Show, from the records below, all lines that contain the word "notebook".

Source records
==============================

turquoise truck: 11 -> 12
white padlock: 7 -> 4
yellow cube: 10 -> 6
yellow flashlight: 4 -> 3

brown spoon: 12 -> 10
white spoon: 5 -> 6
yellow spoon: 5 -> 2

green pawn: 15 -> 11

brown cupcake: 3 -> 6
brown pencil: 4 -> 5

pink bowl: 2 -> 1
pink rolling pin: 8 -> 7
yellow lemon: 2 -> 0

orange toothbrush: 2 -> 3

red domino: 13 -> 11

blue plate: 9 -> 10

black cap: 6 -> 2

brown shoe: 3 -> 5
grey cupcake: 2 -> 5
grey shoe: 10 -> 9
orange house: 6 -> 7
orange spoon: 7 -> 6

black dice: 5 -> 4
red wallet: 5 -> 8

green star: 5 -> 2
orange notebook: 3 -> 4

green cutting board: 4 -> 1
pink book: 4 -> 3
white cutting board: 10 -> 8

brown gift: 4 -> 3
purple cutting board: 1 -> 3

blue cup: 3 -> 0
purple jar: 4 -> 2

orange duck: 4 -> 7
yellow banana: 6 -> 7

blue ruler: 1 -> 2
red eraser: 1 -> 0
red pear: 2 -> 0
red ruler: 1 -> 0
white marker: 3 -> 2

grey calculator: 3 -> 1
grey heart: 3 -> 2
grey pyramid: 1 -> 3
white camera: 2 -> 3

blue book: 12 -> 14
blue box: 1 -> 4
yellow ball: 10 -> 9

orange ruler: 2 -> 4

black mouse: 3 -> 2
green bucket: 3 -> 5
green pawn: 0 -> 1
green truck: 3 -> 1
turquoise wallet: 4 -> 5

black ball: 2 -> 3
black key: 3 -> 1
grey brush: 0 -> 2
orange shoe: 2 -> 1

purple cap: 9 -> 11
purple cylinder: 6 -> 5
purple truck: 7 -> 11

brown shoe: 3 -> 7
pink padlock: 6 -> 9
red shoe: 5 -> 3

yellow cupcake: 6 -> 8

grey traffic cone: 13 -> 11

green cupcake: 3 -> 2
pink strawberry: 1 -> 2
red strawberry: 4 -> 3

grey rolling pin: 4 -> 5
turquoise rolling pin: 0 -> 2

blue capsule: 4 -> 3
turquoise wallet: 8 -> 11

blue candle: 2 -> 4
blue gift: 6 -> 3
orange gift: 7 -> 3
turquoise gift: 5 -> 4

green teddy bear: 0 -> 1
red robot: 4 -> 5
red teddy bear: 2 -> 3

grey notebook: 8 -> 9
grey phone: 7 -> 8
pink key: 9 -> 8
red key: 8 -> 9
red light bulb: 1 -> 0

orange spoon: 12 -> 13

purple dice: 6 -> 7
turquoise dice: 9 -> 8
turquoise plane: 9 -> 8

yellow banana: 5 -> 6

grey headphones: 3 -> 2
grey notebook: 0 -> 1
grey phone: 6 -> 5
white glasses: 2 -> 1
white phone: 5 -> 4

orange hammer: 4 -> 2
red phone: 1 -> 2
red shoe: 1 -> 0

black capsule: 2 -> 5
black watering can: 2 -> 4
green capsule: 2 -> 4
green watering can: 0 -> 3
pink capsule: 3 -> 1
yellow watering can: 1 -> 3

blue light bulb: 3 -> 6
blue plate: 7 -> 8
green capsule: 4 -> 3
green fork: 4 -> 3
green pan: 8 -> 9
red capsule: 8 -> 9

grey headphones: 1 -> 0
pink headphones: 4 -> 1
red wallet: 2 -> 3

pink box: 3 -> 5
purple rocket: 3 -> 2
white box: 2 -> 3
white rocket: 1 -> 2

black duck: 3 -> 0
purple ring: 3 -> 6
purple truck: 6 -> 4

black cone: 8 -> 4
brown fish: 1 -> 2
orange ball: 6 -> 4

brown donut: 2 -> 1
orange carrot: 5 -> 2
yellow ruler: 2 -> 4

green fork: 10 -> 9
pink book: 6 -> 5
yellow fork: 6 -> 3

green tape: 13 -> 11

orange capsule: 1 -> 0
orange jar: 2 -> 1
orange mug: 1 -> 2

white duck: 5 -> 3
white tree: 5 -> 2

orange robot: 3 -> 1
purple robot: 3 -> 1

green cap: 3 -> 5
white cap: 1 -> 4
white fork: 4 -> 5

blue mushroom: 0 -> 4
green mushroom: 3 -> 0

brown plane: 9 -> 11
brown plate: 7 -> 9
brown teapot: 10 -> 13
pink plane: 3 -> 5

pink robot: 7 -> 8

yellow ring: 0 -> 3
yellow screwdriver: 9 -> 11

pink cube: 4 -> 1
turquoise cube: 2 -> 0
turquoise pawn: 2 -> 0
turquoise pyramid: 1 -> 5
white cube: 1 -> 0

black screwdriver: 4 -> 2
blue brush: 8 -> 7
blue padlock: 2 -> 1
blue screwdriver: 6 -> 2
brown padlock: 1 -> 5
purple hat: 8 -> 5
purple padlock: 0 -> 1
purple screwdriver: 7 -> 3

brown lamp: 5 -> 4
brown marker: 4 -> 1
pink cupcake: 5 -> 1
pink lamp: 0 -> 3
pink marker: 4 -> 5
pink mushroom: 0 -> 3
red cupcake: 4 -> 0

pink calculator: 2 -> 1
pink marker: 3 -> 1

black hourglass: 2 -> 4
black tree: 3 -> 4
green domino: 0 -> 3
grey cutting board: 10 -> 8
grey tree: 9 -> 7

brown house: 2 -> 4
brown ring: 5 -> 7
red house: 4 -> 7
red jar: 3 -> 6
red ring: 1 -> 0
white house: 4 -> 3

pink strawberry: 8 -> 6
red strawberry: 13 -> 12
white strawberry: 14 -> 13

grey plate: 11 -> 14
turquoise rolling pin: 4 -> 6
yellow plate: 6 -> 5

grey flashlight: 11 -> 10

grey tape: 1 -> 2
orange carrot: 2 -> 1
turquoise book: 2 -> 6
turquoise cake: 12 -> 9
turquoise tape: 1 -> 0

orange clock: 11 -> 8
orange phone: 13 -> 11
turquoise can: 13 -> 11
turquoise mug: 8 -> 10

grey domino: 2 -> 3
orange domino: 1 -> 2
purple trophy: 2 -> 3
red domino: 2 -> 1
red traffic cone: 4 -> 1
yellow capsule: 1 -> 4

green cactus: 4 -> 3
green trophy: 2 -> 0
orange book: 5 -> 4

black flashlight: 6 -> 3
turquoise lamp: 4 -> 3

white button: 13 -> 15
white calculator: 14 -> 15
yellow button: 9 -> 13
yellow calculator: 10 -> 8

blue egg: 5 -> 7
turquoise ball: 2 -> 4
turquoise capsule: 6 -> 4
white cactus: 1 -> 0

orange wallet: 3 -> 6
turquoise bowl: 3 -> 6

==============================

[Written response]:
orange notebook: 3 -> 4
grey notebook: 8 -> 9
grey notebook: 0 -> 1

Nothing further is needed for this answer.